• _ACTIVITY_
All lines in the material below that contain "none" should be located and copied.

BEGIN SOURCE RECORDS

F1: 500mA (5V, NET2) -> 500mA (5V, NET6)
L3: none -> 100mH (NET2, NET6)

END SOURCE RECORDS
BEGIN SOURCE RECORDS

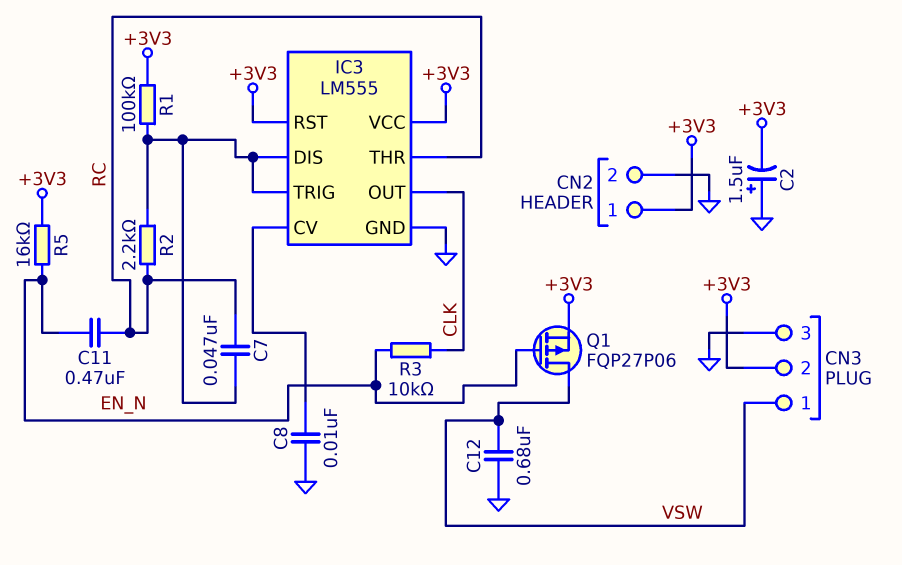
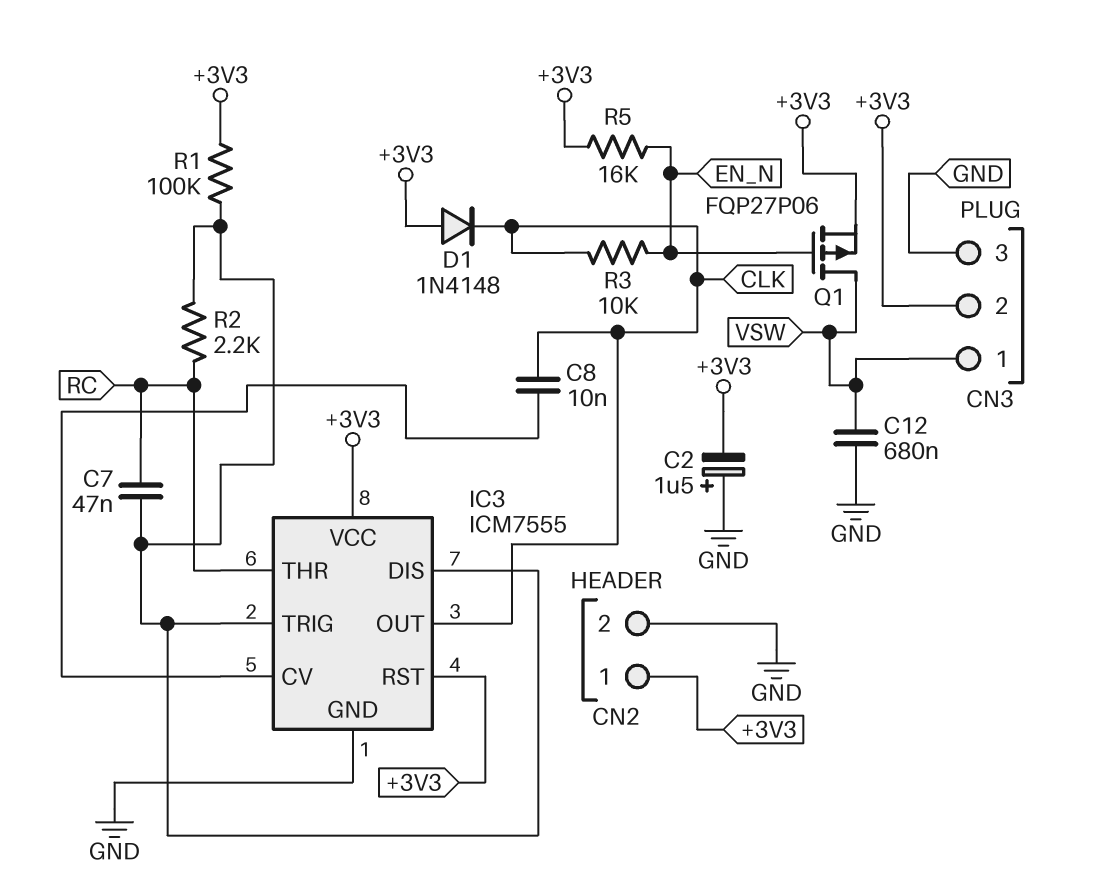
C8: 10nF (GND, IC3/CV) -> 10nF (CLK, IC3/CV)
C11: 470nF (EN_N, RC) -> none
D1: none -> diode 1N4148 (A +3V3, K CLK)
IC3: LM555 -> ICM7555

END SOURCE RECORDS
BEGIN SOURCE RECORDS

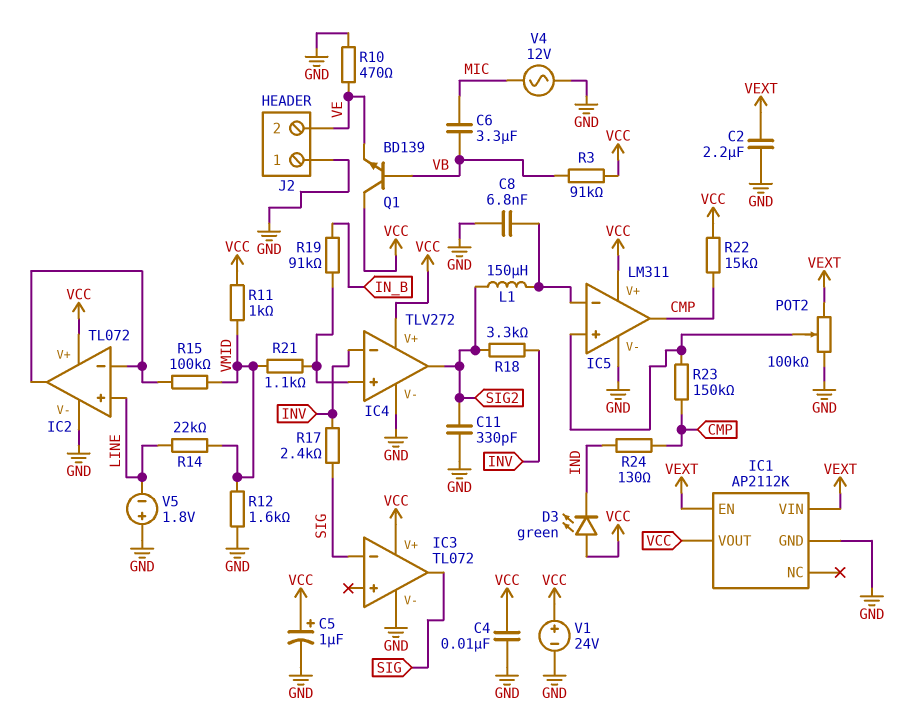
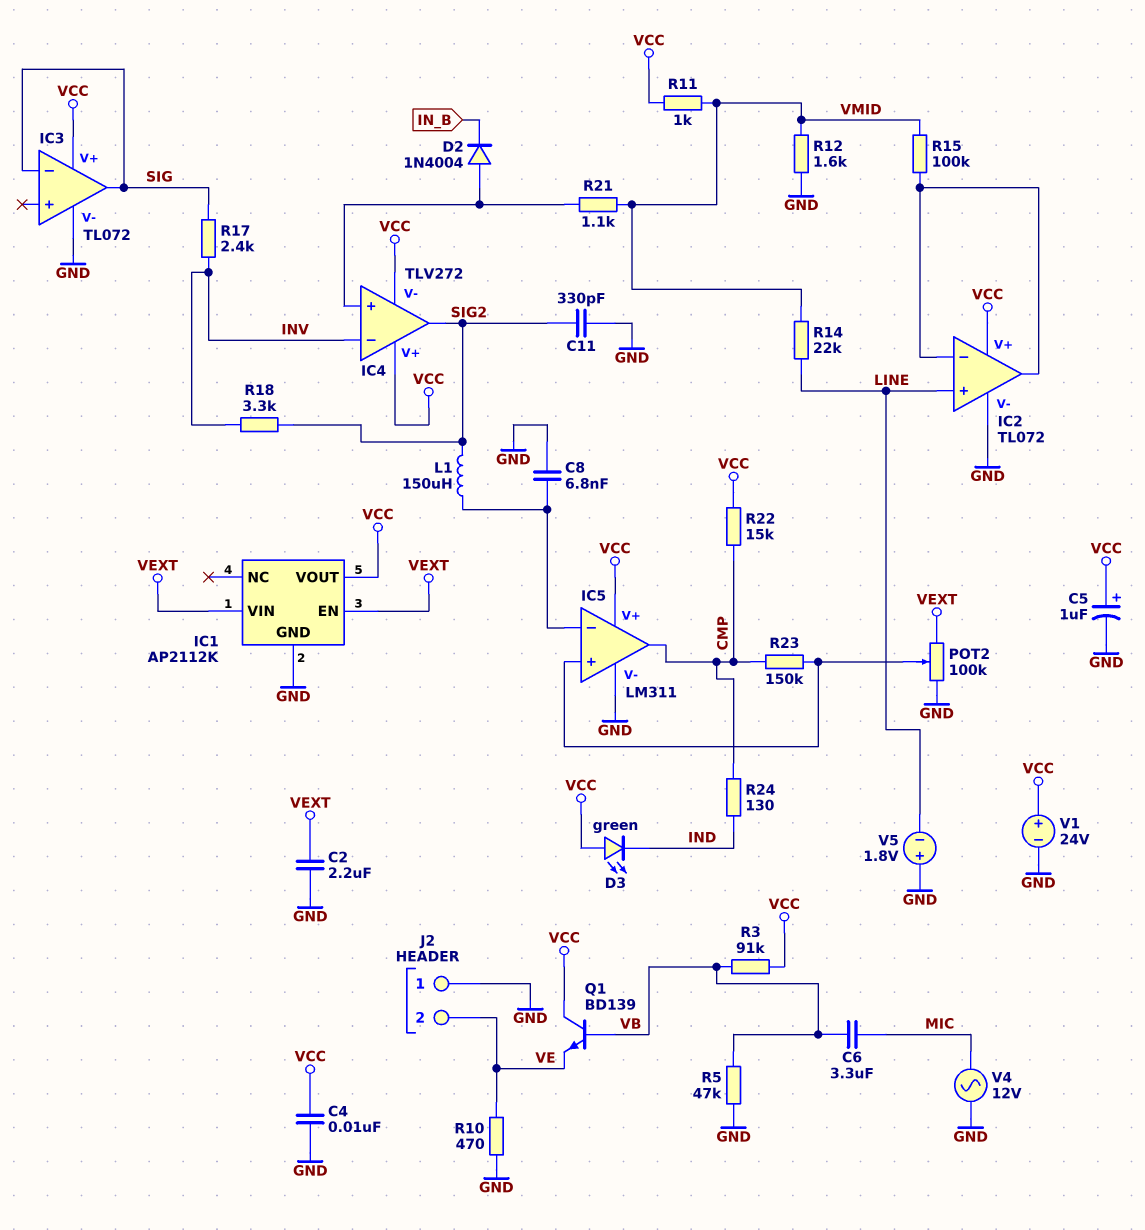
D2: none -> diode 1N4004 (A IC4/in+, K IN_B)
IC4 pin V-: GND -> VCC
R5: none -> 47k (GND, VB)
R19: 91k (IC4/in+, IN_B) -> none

END SOURCE RECORDS

• _YOUR RESPONSE_
L3: none -> 100mH (NET2, NET6)
C11: 470nF (EN_N, RC) -> none
D1: none -> diode 1N4148 (A +3V3, K CLK)
D2: none -> diode 1N4004 (A IC4/in+, K IN_B)
R5: none -> 47k (GND, VB)
R19: 91k (IC4/in+, IN_B) -> none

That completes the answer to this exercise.